- Objective -
Please count the lines in the data below that contain the string "grace". Give only the number.

··· Data lines ···

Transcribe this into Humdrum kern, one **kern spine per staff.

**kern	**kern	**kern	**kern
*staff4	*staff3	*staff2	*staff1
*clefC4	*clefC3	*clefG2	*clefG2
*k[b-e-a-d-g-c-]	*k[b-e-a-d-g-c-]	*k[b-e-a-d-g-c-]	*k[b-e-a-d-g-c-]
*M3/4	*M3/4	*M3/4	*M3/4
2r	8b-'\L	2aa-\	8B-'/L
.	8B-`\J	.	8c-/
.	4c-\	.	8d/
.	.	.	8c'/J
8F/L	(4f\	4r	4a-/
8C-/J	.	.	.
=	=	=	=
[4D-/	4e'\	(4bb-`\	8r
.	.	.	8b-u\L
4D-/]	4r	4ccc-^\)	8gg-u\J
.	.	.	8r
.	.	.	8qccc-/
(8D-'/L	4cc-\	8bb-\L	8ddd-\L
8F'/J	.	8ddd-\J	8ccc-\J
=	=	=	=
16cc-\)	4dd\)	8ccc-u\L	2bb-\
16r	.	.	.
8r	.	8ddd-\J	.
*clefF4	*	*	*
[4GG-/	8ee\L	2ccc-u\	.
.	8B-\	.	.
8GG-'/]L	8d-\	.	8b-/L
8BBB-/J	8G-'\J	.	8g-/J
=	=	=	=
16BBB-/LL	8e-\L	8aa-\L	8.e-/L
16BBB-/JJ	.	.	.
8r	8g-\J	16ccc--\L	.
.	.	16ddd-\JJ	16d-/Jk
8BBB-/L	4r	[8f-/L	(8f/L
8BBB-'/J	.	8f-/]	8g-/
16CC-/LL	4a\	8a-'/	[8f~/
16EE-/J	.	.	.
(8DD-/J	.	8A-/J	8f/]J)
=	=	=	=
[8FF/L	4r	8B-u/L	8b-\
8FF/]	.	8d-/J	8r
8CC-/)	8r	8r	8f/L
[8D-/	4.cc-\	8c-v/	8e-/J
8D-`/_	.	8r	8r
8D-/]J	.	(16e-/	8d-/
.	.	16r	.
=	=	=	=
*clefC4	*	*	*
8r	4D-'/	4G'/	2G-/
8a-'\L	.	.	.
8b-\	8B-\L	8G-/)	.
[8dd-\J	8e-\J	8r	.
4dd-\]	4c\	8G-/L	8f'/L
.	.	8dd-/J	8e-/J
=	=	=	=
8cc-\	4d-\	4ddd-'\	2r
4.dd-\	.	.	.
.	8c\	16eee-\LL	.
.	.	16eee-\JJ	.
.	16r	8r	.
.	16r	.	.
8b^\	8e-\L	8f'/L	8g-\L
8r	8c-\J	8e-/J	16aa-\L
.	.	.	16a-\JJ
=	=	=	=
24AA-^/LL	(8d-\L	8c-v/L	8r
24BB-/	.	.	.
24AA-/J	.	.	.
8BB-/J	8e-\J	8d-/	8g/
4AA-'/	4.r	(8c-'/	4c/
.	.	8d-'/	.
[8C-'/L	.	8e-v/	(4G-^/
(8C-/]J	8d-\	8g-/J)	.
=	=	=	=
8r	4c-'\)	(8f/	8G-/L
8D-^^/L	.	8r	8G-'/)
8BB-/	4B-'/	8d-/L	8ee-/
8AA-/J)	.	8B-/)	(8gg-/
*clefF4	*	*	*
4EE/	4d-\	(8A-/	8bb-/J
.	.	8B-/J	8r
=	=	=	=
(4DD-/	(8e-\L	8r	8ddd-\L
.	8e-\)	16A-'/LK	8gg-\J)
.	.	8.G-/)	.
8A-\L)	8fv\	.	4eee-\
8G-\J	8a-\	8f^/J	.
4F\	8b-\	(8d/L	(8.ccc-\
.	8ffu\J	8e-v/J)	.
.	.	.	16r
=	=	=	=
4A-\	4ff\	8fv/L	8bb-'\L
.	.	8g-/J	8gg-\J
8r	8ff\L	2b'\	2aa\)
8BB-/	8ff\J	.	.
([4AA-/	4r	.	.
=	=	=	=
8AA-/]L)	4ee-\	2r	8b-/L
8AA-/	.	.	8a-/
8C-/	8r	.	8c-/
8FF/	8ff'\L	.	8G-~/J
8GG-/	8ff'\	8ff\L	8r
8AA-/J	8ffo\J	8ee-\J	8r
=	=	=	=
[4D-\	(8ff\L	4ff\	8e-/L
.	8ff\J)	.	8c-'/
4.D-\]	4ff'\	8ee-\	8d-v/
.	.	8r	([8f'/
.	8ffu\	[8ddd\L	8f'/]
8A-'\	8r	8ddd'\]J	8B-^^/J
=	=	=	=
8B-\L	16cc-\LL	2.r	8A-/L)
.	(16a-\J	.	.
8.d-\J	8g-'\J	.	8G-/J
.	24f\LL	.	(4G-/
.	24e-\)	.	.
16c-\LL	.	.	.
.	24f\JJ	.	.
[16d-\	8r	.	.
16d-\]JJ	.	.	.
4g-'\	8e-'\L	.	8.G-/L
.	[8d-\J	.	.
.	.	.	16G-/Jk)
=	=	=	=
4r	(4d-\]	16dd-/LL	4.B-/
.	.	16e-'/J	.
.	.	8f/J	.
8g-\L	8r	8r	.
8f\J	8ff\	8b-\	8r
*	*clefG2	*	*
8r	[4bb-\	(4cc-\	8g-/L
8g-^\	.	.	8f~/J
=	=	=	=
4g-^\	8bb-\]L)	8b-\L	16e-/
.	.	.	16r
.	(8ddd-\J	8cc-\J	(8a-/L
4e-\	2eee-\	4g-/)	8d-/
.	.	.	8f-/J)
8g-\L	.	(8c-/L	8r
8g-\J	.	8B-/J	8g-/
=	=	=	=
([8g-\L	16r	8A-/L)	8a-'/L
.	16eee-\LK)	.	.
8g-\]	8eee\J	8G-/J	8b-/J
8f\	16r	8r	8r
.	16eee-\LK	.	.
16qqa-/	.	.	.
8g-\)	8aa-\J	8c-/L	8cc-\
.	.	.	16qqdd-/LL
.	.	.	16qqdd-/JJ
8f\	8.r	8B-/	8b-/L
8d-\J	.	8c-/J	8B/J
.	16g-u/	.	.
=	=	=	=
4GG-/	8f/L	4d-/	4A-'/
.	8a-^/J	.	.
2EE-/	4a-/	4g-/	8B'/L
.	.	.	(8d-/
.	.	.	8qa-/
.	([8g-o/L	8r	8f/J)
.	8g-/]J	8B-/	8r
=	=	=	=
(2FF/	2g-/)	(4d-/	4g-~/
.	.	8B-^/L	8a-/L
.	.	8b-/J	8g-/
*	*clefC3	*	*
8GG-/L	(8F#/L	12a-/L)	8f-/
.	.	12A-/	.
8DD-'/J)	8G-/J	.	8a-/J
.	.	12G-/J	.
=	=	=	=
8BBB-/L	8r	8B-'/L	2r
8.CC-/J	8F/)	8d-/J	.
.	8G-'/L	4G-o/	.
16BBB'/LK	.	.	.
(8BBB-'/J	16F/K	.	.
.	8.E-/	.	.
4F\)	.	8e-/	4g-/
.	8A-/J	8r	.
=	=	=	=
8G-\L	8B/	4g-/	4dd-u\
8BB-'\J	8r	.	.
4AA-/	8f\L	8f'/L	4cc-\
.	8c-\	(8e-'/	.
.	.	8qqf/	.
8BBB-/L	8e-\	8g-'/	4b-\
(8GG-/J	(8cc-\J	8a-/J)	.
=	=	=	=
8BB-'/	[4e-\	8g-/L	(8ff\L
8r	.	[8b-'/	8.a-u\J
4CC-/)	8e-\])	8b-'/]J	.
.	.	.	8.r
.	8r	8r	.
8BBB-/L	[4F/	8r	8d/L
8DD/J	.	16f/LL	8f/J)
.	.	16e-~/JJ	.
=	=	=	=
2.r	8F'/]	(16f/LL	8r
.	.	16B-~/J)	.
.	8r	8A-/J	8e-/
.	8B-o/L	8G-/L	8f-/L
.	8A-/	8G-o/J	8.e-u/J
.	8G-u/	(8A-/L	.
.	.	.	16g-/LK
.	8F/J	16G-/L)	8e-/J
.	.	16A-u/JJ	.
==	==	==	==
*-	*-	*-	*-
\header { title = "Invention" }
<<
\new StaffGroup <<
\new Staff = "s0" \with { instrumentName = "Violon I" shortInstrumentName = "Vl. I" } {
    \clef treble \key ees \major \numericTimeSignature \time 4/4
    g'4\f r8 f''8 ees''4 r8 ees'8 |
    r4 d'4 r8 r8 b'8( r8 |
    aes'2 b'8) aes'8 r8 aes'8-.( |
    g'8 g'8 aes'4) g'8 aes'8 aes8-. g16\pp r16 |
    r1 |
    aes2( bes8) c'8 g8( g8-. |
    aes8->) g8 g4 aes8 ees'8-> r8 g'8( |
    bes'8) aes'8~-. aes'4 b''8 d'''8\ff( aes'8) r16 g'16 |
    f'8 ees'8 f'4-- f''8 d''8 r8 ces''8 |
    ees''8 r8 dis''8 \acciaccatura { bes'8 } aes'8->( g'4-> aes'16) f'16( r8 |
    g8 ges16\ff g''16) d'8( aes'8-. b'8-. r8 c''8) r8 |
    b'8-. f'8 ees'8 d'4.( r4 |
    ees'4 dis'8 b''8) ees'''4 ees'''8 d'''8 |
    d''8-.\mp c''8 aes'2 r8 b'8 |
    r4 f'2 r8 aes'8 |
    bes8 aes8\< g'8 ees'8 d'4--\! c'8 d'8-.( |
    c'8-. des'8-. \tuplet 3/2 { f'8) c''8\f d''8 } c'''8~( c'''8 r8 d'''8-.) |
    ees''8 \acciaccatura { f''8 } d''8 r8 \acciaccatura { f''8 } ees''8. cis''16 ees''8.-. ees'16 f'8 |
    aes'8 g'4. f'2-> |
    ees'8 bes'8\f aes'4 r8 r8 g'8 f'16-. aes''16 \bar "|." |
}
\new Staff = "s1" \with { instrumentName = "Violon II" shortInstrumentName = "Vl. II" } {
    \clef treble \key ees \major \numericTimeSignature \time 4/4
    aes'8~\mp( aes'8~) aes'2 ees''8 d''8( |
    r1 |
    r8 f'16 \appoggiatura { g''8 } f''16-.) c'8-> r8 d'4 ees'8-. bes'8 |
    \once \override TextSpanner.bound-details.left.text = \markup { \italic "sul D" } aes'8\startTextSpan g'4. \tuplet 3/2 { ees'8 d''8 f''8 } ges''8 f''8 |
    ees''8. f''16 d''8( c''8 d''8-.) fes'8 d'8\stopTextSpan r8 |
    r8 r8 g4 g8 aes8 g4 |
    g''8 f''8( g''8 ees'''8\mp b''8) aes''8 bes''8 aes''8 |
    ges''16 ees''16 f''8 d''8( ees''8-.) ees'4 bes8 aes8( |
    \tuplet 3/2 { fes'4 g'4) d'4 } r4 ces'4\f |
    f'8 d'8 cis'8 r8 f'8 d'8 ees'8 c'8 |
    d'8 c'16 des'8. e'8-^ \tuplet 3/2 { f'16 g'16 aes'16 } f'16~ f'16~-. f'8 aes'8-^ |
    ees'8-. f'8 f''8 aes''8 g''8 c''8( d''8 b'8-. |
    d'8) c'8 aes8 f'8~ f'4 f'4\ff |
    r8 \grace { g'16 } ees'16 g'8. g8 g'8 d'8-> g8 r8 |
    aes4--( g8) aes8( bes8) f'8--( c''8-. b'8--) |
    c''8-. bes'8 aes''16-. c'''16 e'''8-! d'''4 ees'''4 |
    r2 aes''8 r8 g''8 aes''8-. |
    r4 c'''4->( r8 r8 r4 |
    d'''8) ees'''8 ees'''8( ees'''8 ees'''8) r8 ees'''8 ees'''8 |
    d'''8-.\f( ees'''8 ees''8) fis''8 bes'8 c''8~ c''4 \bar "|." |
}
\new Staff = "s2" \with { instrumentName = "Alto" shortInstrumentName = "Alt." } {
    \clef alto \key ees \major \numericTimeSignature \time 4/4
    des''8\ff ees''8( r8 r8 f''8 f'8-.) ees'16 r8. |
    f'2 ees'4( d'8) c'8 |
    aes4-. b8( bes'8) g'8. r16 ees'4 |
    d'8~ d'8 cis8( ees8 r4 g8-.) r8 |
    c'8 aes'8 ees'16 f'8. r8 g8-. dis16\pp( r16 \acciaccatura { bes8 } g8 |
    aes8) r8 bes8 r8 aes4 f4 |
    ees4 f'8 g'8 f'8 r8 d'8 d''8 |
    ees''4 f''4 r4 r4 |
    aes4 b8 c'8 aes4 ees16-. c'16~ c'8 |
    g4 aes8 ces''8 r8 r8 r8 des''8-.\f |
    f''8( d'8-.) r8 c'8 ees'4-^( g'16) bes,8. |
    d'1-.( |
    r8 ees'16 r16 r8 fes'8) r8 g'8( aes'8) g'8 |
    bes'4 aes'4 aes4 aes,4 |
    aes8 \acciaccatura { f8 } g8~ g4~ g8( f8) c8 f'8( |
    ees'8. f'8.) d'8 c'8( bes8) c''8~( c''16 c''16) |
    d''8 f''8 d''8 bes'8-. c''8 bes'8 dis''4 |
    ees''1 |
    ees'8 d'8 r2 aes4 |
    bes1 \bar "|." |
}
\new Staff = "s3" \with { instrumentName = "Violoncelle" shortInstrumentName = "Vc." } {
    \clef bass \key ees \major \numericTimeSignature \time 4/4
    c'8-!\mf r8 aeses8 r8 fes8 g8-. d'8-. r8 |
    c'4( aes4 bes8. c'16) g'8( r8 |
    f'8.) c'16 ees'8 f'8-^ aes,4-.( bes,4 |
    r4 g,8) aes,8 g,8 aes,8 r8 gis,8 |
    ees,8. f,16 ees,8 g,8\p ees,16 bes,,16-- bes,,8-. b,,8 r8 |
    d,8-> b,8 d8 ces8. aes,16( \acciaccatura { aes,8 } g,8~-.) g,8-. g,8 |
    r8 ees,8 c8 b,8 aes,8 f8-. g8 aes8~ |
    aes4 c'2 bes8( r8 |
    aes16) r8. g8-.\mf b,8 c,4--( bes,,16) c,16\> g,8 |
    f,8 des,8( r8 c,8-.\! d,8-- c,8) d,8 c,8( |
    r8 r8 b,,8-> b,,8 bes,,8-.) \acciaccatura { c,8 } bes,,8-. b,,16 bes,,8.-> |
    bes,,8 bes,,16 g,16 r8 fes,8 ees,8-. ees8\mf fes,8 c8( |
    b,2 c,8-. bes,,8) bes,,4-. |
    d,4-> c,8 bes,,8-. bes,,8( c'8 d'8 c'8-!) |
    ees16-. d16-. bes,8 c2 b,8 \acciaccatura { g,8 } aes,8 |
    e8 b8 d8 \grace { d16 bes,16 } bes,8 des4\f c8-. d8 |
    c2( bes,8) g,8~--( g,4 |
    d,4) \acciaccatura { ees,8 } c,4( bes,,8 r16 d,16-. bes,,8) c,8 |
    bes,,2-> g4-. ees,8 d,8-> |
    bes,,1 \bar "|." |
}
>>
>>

···

- Task output -
2